== WHAT YOU HAVE TO DO ==
Transcribe, word for word and without additions, each line below from the one containing "yellow apple: 0 -> 2" through the one containing "red spoon: 8 -> 11", both ends included.

Object matching data
=== Begin Enclosure ===

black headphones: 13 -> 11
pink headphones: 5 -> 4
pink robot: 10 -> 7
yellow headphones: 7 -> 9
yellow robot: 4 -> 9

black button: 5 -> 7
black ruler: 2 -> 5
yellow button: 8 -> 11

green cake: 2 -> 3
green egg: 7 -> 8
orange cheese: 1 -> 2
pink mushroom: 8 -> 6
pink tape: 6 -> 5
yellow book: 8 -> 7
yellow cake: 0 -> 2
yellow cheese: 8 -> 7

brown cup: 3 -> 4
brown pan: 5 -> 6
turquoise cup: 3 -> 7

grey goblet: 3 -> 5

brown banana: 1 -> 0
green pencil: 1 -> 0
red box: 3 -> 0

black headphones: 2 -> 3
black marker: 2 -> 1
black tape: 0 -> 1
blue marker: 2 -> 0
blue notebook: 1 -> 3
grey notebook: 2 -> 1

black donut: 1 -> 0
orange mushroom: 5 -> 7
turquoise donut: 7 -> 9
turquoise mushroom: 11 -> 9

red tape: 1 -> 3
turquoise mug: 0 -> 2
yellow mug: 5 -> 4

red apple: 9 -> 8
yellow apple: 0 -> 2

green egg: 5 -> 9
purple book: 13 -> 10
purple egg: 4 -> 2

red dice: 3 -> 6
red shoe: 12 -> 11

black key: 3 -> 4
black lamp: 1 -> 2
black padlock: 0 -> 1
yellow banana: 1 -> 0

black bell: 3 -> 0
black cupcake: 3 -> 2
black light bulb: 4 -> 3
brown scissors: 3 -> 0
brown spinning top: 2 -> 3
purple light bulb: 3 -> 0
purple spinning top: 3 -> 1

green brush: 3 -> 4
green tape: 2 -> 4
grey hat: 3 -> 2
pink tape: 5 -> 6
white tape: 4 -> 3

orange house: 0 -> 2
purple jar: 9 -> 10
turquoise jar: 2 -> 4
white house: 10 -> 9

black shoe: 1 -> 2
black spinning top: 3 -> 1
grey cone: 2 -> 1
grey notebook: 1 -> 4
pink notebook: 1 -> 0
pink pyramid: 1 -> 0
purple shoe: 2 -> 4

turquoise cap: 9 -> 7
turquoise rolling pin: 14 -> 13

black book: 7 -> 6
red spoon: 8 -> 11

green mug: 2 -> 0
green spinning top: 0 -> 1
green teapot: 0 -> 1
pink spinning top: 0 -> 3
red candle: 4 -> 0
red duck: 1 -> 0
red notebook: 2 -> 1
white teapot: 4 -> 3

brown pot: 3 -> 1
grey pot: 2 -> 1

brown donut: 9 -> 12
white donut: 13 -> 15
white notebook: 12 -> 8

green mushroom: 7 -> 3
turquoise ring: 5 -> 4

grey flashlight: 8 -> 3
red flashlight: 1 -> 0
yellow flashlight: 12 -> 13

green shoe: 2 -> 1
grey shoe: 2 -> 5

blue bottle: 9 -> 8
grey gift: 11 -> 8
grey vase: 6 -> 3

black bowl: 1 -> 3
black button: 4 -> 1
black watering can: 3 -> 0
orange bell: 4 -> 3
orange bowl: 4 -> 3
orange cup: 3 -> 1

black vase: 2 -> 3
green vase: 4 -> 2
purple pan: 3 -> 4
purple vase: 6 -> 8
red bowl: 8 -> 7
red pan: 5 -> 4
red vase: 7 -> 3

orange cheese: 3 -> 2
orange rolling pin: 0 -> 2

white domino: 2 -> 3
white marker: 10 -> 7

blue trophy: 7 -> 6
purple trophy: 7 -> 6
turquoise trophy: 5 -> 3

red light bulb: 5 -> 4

=== End Enclosure ===

== SOLUTION TO THIS EXERCISE ==
yellow apple: 0 -> 2

green egg: 5 -> 9
purple book: 13 -> 10
purple egg: 4 -> 2

red dice: 3 -> 6
red shoe: 12 -> 11

black key: 3 -> 4
black lamp: 1 -> 2
black padlock: 0 -> 1
yellow banana: 1 -> 0

black bell: 3 -> 0
black cupcake: 3 -> 2
black light bulb: 4 -> 3
brown scissors: 3 -> 0
brown spinning top: 2 -> 3
purple light bulb: 3 -> 0
purple spinning top: 3 -> 1

green brush: 3 -> 4
green tape: 2 -> 4
grey hat: 3 -> 2
pink tape: 5 -> 6
white tape: 4 -> 3

orange house: 0 -> 2
purple jar: 9 -> 10
turquoise jar: 2 -> 4
white house: 10 -> 9

black shoe: 1 -> 2
black spinning top: 3 -> 1
grey cone: 2 -> 1
grey notebook: 1 -> 4
pink notebook: 1 -> 0
pink pyramid: 1 -> 0
purple shoe: 2 -> 4

turquoise cap: 9 -> 7
turquoise rolling pin: 14 -> 13

black book: 7 -> 6
red spoon: 8 -> 11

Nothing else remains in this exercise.